Stored data START
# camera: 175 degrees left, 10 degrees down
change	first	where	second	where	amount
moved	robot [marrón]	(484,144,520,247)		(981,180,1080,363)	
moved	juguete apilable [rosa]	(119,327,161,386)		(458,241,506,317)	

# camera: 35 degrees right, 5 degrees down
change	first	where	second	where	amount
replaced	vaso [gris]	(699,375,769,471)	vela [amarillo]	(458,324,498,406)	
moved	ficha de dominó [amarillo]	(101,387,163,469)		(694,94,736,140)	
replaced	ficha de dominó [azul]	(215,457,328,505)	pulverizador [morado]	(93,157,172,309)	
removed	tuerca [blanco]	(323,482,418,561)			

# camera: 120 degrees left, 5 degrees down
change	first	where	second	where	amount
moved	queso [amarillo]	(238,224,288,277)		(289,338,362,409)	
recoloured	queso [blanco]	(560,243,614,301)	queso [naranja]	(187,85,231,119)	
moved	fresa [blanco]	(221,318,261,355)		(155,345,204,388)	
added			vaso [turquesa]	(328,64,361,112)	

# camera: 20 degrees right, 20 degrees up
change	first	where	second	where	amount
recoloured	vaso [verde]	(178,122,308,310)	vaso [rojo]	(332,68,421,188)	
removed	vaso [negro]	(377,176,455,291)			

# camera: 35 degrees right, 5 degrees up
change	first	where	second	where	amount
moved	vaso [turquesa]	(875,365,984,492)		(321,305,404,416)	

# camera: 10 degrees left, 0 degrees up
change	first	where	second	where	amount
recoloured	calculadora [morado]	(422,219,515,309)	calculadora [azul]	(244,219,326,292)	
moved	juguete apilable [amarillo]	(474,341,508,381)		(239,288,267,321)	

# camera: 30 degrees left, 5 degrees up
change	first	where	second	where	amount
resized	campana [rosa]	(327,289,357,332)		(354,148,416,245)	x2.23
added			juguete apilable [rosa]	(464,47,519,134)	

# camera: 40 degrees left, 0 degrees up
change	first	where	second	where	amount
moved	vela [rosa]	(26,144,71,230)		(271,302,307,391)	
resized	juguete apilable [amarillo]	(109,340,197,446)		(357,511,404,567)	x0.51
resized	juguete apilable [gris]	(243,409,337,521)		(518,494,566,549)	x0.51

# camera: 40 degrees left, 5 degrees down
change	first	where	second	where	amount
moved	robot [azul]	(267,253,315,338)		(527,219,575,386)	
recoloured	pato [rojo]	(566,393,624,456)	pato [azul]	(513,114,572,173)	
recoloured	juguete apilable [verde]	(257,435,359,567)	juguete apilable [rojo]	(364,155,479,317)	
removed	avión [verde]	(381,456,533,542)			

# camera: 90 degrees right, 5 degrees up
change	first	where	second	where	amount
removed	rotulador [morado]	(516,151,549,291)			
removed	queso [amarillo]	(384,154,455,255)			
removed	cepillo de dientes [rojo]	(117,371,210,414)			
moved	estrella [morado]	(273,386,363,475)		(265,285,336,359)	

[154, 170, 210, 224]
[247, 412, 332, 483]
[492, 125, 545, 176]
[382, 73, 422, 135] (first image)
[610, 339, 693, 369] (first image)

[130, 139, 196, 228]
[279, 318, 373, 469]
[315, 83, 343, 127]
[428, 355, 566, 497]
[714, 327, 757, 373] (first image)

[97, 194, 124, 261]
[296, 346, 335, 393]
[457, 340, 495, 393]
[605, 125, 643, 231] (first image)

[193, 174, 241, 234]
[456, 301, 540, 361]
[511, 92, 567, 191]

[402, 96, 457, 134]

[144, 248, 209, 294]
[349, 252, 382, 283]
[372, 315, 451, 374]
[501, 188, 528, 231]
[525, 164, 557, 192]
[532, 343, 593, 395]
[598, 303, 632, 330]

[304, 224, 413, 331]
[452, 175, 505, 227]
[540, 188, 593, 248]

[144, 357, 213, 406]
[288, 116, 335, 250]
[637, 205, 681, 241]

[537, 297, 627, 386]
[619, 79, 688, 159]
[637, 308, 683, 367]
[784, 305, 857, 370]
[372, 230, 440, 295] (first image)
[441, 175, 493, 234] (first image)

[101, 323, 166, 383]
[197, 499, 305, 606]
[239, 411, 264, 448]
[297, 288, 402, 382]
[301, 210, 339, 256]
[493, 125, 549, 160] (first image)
Stored data END
▶ _Exercise prompt_
Retype the whole listing above exactly as it appears.

▶ _Finished exercise_
# camera: 175 degrees left, 10 degrees down
change	first	where	second	where	amount
moved	robot [marrón]	(484,144,520,247)		(981,180,1080,363)	
moved	juguete apilable [rosa]	(119,327,161,386)		(458,241,506,317)	

# camera: 35 degrees right, 5 degrees down
change	first	where	second	where	amount
replaced	vaso [gris]	(699,375,769,471)	vela [amarillo]	(458,324,498,406)	
moved	ficha de dominó [amarillo]	(101,387,163,469)		(694,94,736,140)	
replaced	ficha de dominó [azul]	(215,457,328,505)	pulverizador [morado]	(93,157,172,309)	
removed	tuerca [blanco]	(323,482,418,561)			

# camera: 120 degrees left, 5 degrees down
change	first	where	second	where	amount
moved	queso [amarillo]	(238,224,288,277)		(289,338,362,409)	
recoloured	queso [blanco]	(560,243,614,301)	queso [naranja]	(187,85,231,119)	
moved	fresa [blanco]	(221,318,261,355)		(155,345,204,388)	
added			vaso [turquesa]	(328,64,361,112)	

# camera: 20 degrees right, 20 degrees up
change	first	where	second	where	amount
recoloured	vaso [verde]	(178,122,308,310)	vaso [rojo]	(332,68,421,188)	
removed	vaso [negro]	(377,176,455,291)			

# camera: 35 degrees right, 5 degrees up
change	first	where	second	where	amount
moved	vaso [turquesa]	(875,365,984,492)		(321,305,404,416)	

# camera: 10 degrees left, 0 degrees up
change	first	where	second	where	amount
recoloured	calculadora [morado]	(422,219,515,309)	calculadora [azul]	(244,219,326,292)	
moved	juguete apilable [amarillo]	(474,341,508,381)		(239,288,267,321)	

# camera: 30 degrees left, 5 degrees up
change	first	where	second	where	amount
resized	campana [rosa]	(327,289,357,332)		(354,148,416,245)	x2.23
added			juguete apilable [rosa]	(464,47,519,134)	

# camera: 40 degrees left, 0 degrees up
change	first	where	second	where	amount
moved	vela [rosa]	(26,144,71,230)		(271,302,307,391)	
resized	juguete apilable [amarillo]	(109,340,197,446)		(357,511,404,567)	x0.51
resized	juguete apilable [gris]	(243,409,337,521)		(518,494,566,549)	x0.51

# camera: 40 degrees left, 5 degrees down
change	first	where	second	where	amount
moved	robot [azul]	(267,253,315,338)		(527,219,575,386)	
recoloured	pato [rojo]	(566,393,624,456)	pato [azul]	(513,114,572,173)	
recoloured	juguete apilable [verde]	(257,435,359,567)	juguete apilable [rojo]	(364,155,479,317)	
removed	avión [verde]	(381,456,533,542)			

# camera: 90 degrees right, 5 degrees up
change	first	where	second	where	amount
removed	rotulador [morado]	(516,151,549,291)			
removed	queso [amarillo]	(384,154,455,255)			
removed	cepillo de dientes [rojo]	(117,371,210,414)			
moved	estrella [morado]	(273,386,363,475)		(265,285,336,359)	

[154, 170, 210, 224]
[247, 412, 332, 483]
[492, 125, 545, 176]
[382, 73, 422, 135] (first image)
[610, 339, 693, 369] (first image)

[130, 139, 196, 228]
[279, 318, 373, 469]
[315, 83, 343, 127]
[428, 355, 566, 497]
[714, 327, 757, 373] (first image)

[97, 194, 124, 261]
[296, 346, 335, 393]
[457, 340, 495, 393]
[605, 125, 643, 231] (first image)

[193, 174, 241, 234]
[456, 301, 540, 361]
[511, 92, 567, 191]

[402, 96, 457, 134]

[144, 248, 209, 294]
[349, 252, 382, 283]
[372, 315, 451, 374]
[501, 188, 528, 231]
[525, 164, 557, 192]
[532, 343, 593, 395]
[598, 303, 632, 330]

[304, 224, 413, 331]
[452, 175, 505, 227]
[540, 188, 593, 248]

[144, 357, 213, 406]
[288, 116, 335, 250]
[637, 205, 681, 241]

[537, 297, 627, 386]
[619, 79, 688, 159]
[637, 308, 683, 367]
[784, 305, 857, 370]
[372, 230, 440, 295] (first image)
[441, 175, 493, 234] (first image)

[101, 323, 166, 383]
[197, 499, 305, 606]
[239, 411, 264, 448]
[297, 288, 402, 382]
[301, 210, 339, 256]
[493, 125, 549, 160] (first image)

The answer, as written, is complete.